◆ YOUR OBJECTIVE
Copy the data exactly as it appears, and do not include any pictures.

Top of INPUT RECORDS

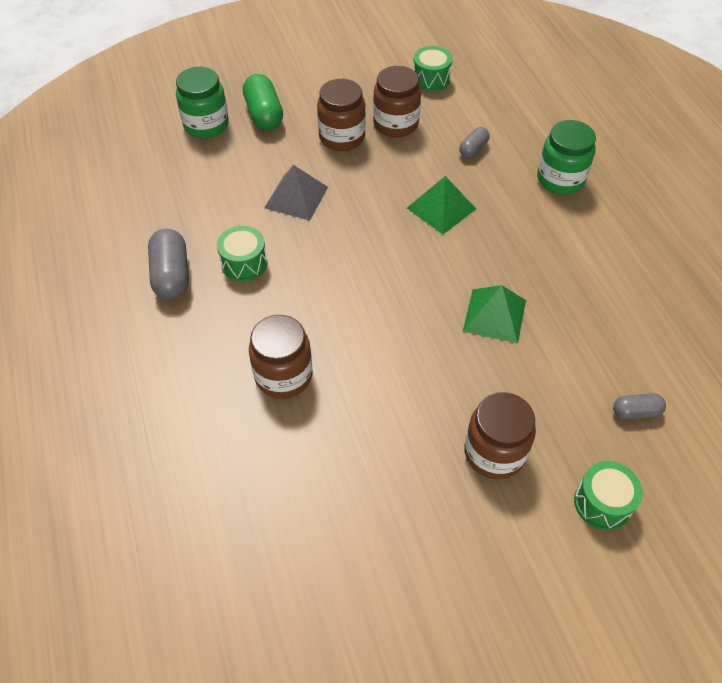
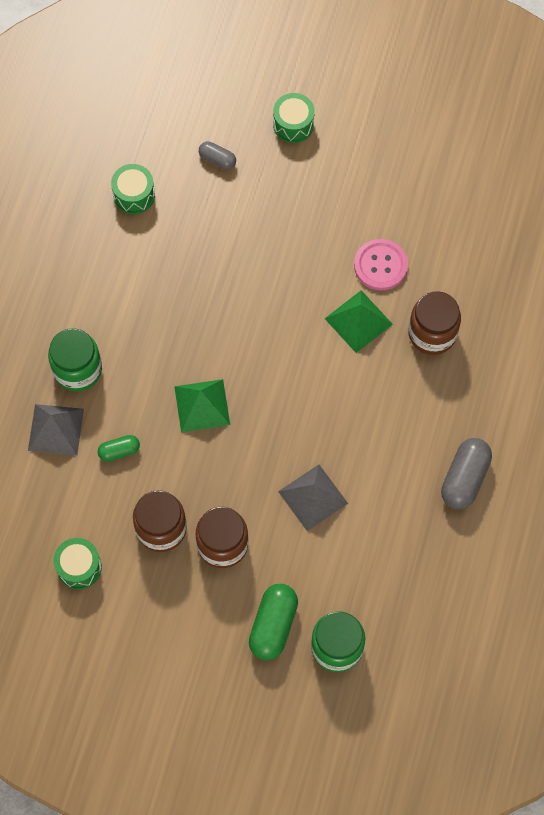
camera: 145 degrees left, 15 degrees up
(244, 264) = (400, 453): green drum -> green drum (134, 195)
(383, 409) = (380, 265): none -> pink button
(473, 149) = (119, 451): grey capsule -> green capsule
(494, 315) = (246, 284): green pyramid -> green pyramid (358, 321)
(494, 453) = (332, 193): brown jar -> none
(532, 138) = (55, 429): none -> grey pyramid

Bottom of INPUT RECORDS

◆ RESPONSE TO THIS TASK
camera: 145 degrees left, 15 degrees up
(244, 264) = (400, 453): green drum -> green drum (134, 195)
(383, 409) = (380, 265): none -> pink button
(473, 149) = (119, 451): grey capsule -> green capsule
(494, 315) = (246, 284): green pyramid -> green pyramid (358, 321)
(494, 453) = (332, 193): brown jar -> none
(532, 138) = (55, 429): none -> grey pyramid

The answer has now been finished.